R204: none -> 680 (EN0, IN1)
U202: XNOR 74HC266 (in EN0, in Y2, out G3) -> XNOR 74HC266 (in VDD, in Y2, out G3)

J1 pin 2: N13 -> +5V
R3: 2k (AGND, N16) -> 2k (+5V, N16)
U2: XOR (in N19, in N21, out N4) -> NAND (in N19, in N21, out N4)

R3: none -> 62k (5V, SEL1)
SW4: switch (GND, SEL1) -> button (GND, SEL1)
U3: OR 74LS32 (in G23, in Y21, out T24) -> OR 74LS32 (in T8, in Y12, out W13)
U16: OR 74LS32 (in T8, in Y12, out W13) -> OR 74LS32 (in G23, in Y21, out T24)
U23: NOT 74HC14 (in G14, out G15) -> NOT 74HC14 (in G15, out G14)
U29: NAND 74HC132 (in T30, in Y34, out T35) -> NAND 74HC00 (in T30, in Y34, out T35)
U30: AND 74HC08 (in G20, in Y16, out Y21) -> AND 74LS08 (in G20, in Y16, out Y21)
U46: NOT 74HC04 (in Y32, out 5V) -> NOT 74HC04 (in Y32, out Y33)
━━━━━━━━
Work to complete: Each of the records should be written out precisely as given.

Answer space:
R204: none -> 680 (EN0, IN1)
U202: XNOR 74HC266 (in EN0, in Y2, out G3) -> XNOR 74HC266 (in VDD, in Y2, out G3)

J1 pin 2: N13 -> +5V
R3: 2k (AGND, N16) -> 2k (+5V, N16)
U2: XOR (in N19, in N21, out N4) -> NAND (in N19, in N21, out N4)

R3: none -> 62k (5V, SEL1)
SW4: switch (GND, SEL1) -> button (GND, SEL1)
U3: OR 74LS32 (in G23, in Y21, out T24) -> OR 74LS32 (in T8, in Y12, out W13)
U16: OR 74LS32 (in T8, in Y12, out W13) -> OR 74LS32 (in G23, in Y21, out T24)
U23: NOT 74HC14 (in G14, out G15) -> NOT 74HC14 (in G15, out G14)
U29: NAND 74HC132 (in T30, in Y34, out T35) -> NAND 74HC00 (in T30, in Y34, out T35)
U30: AND 74HC08 (in G20, in Y16, out Y21) -> AND 74LS08 (in G20, in Y16, out Y21)
U46: NOT 74HC04 (in Y32, out 5V) -> NOT 74HC04 (in Y32, out Y33)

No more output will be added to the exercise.